**WHAT IS BEING ASKED:** Output each entry verbatim and exclude every picture from it.

[INPUT FOR THIS TASK Boundary: Start]

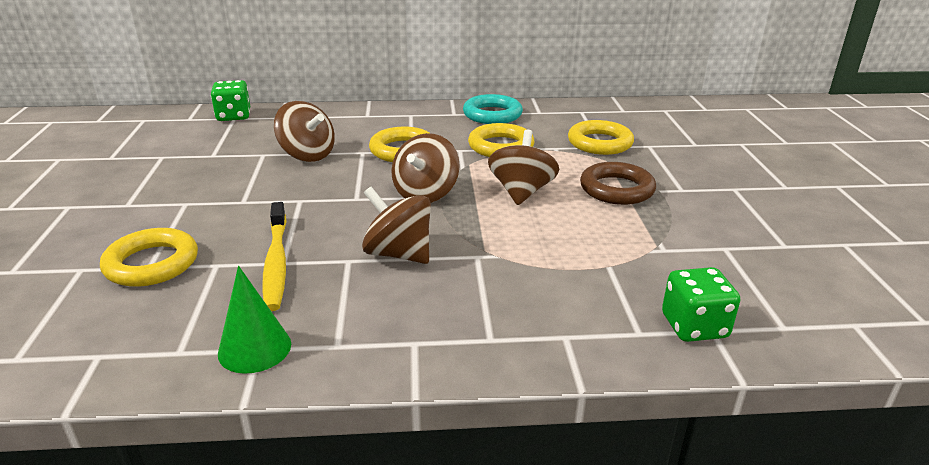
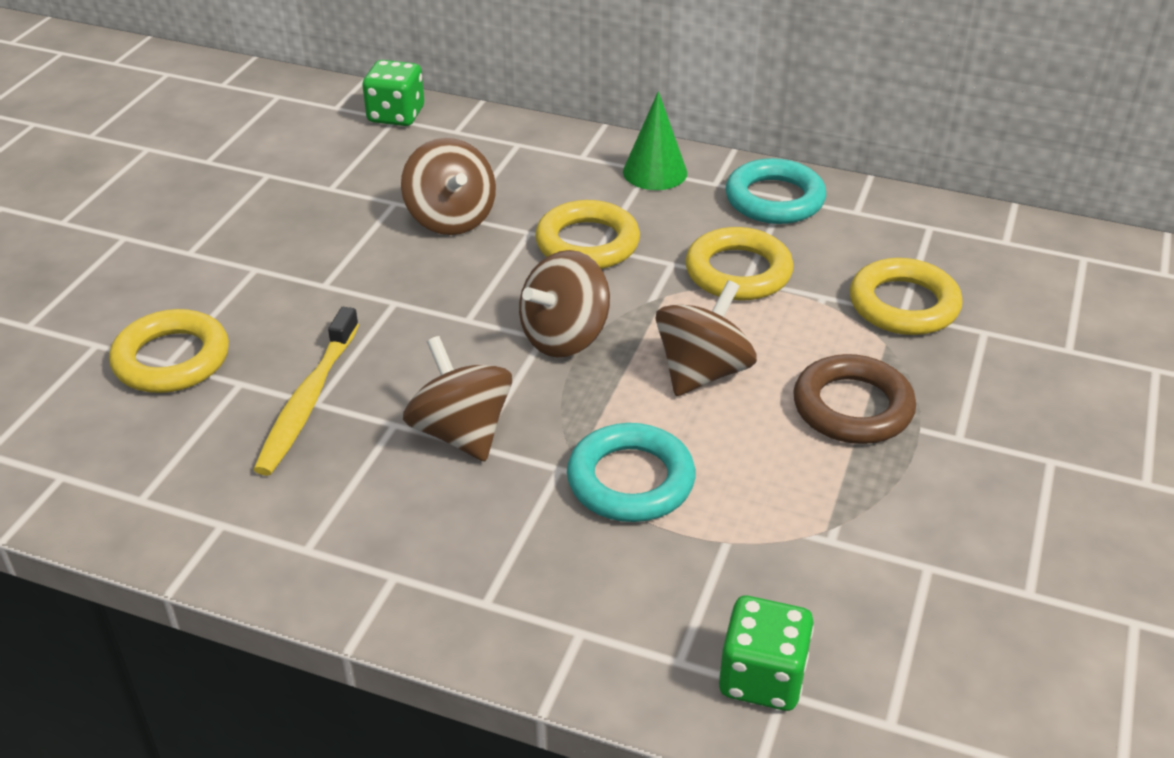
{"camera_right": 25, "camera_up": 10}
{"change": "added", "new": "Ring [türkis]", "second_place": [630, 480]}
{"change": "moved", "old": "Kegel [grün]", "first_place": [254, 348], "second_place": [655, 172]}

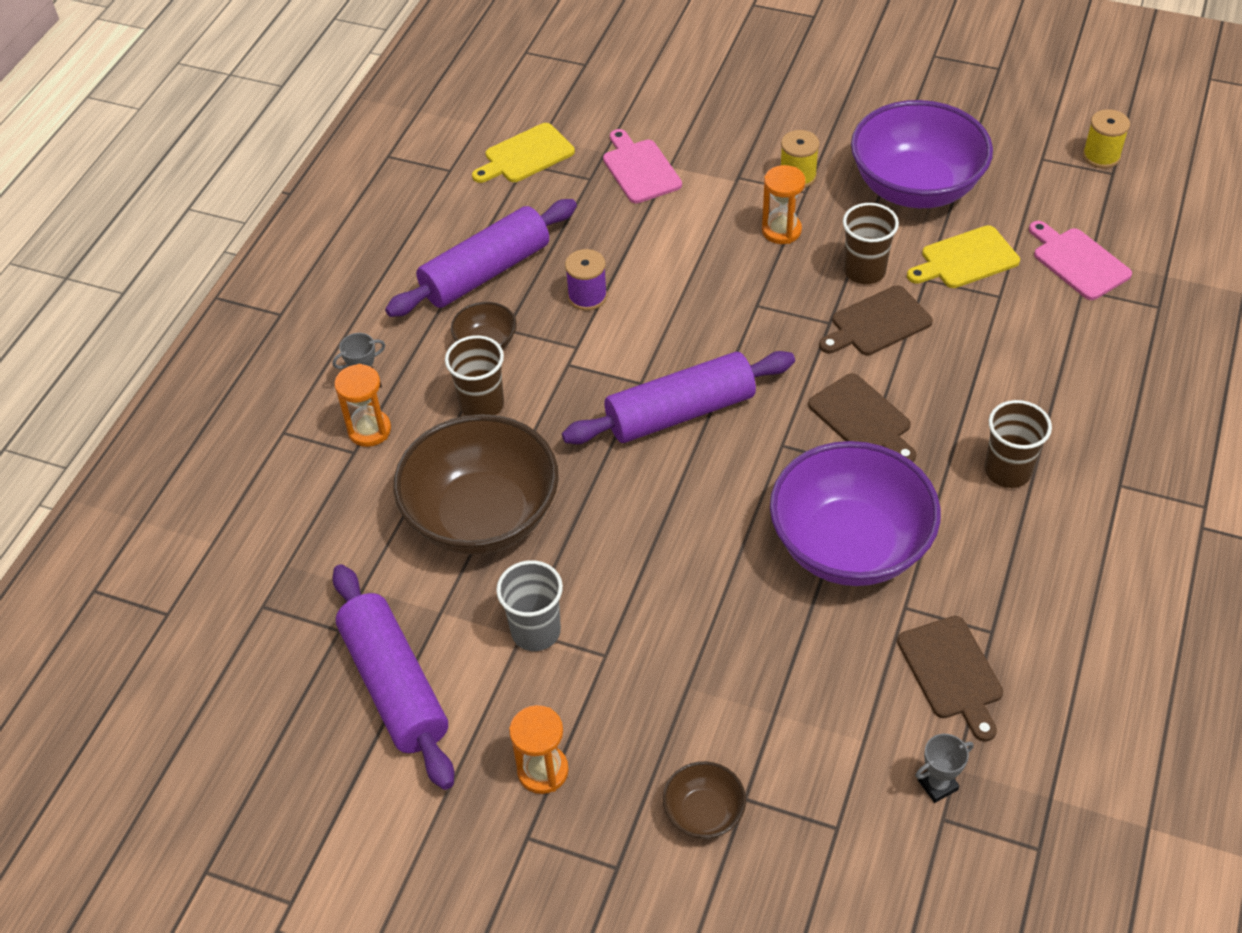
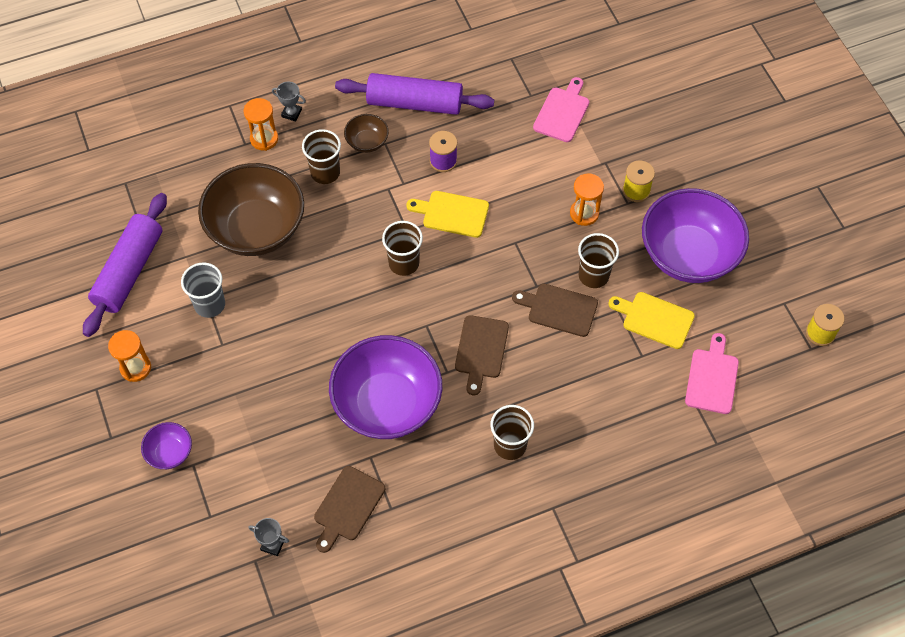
{"camera_right": 45, "camera_up": 10}
{"change": "moved", "old": "Schneidebrett [gelb]", "first_place": [526, 155], "second_place": [452, 214]}
{"change": "replaced", "old": "Nudelholz [lila]", "new": "Becher [braun]", "first_place": [680, 412], "second_place": [404, 263]}
{"change": "recoloured", "old": "Schüssel [braun]", "new": "Schüssel [lila]", "first_place": [704, 813], "second_place": [170, 452]}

[INPUT FOR THIS TASK Boundary: End]

**FINAL ANSWER:**
{"camera_right": 25, "camera_up": 10}
{"change": "added", "new": "Ring [türkis]", "second_place": [630, 480]}
{"change": "moved", "old": "Kegel [grün]", "first_place": [254, 348], "second_place": [655, 172]}

{"camera_right": 45, "camera_up": 10}
{"change": "moved", "old": "Schneidebrett [gelb]", "first_place": [526, 155], "second_place": [452, 214]}
{"change": "replaced", "old": "Nudelholz [lila]", "new": "Becher [braun]", "first_place": [680, 412], "second_place": [404, 263]}
{"change": "recoloured", "old": "Schüssel [braun]", "new": "Schüssel [lila]", "first_place": [704, 813], "second_place": [170, 452]}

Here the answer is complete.